[Scene edit records]
··········

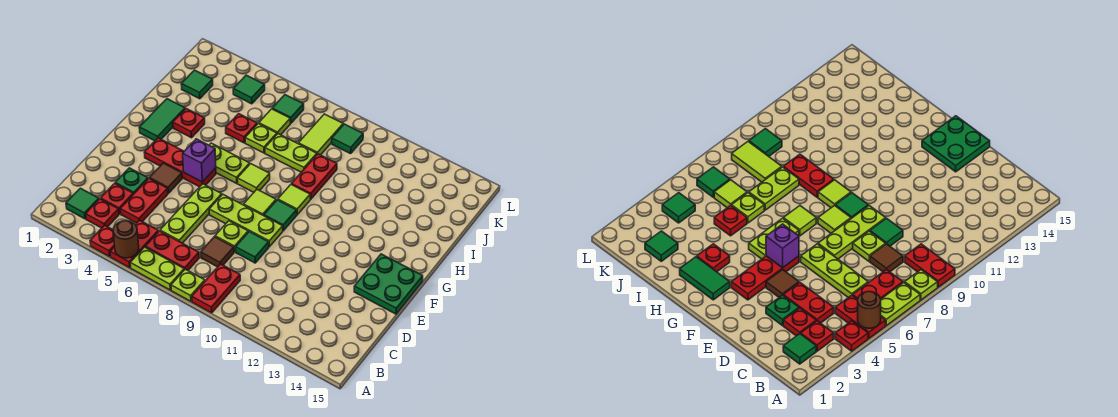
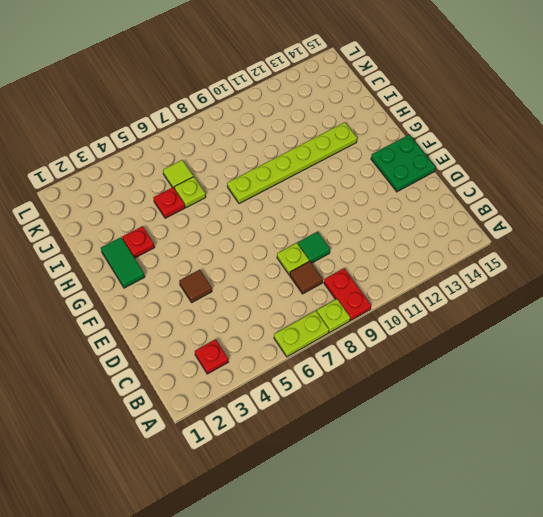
lime plate H8:H13 level 1 -> red plate H9:I9 level 1
none -> red plate A4 level 1
none -> red plate A5:B5 level 1
none -> green tile B2 level 1
none -> red plate B6:B7 level 1

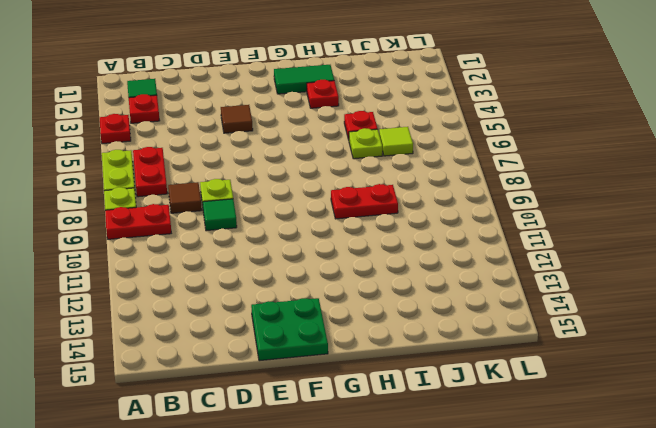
none -> red plate A5:B5 level 1
none -> red plate C3 level 1
none -> red plate C4:D4 level 1
none -> lime plate C6:E6 level 1

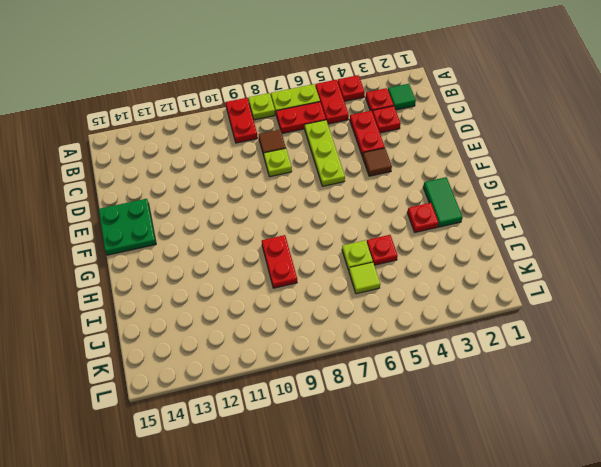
none -> green plate D3 level 1
none -> green tile D9 level 1
none -> lime plate E7:E9 level 1
none -> red plate F3:F5 level 1

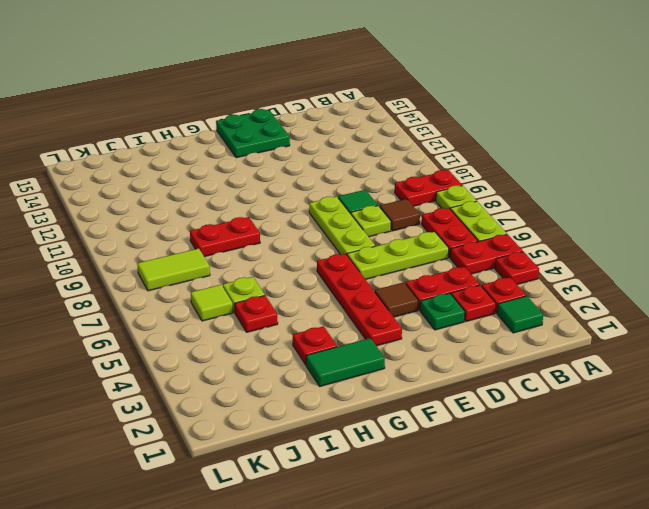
red plate F3:F6 level 1 -> red plate F3:F5 level 1
none -> lime tile F8 level 1
none -> green tile F9 level 1
none -> lime plate G5:G6 level 1
none -> lime tile G7 level 1

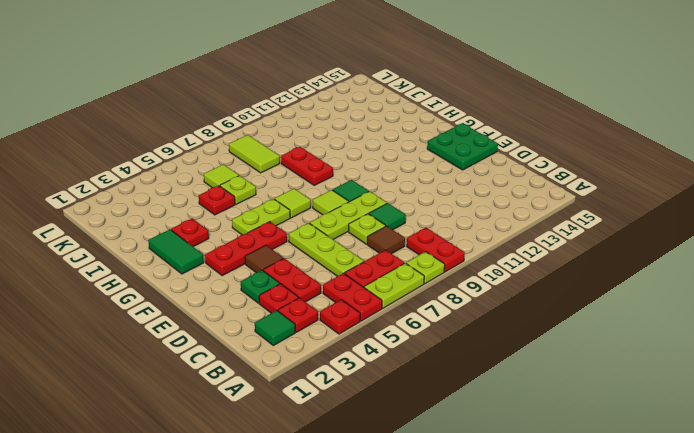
none -> lime tile G9 level 1
none -> lime plate I7:I8 level 1
none -> green tile J2 level 1
none -> green tile K4 level 1

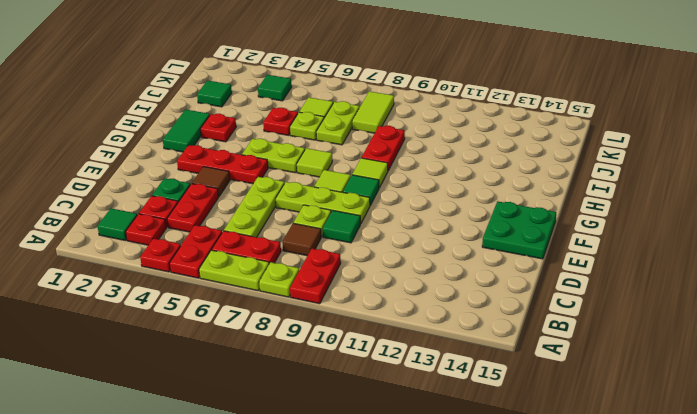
lime plate I7:J7 level 1 -> lime plate I7:I8 level 1
none -> green tile K6 level 1
none -> green tile K9 level 1
none -> brown round brick A5 level 2
none -> purple brick F5 level 2

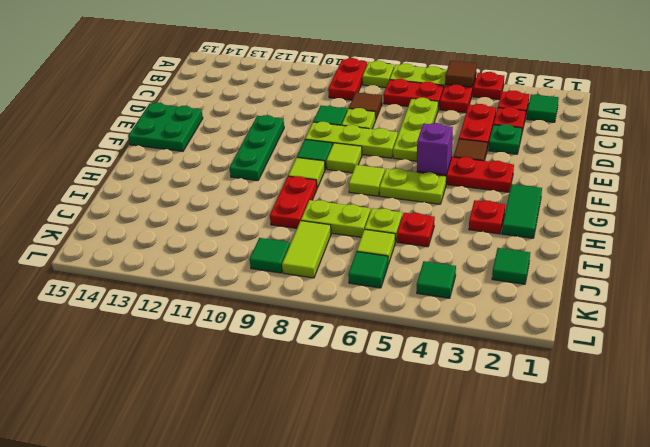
brown tile A5 level 2 -> brown round brick A5 level 2
green plate E11:G11 level 1 -> none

··········

> Try it
Return word for word the line bearing "none -> green tile K9 level 1" and every later line of the entries, but none of the pictures.

> Your solution
none -> green tile K9 level 1
none -> brown round brick A5 level 2
none -> purple brick F5 level 2

brown tile A5 level 2 -> brown round brick A5 level 2
green plate E11:G11 level 1 -> none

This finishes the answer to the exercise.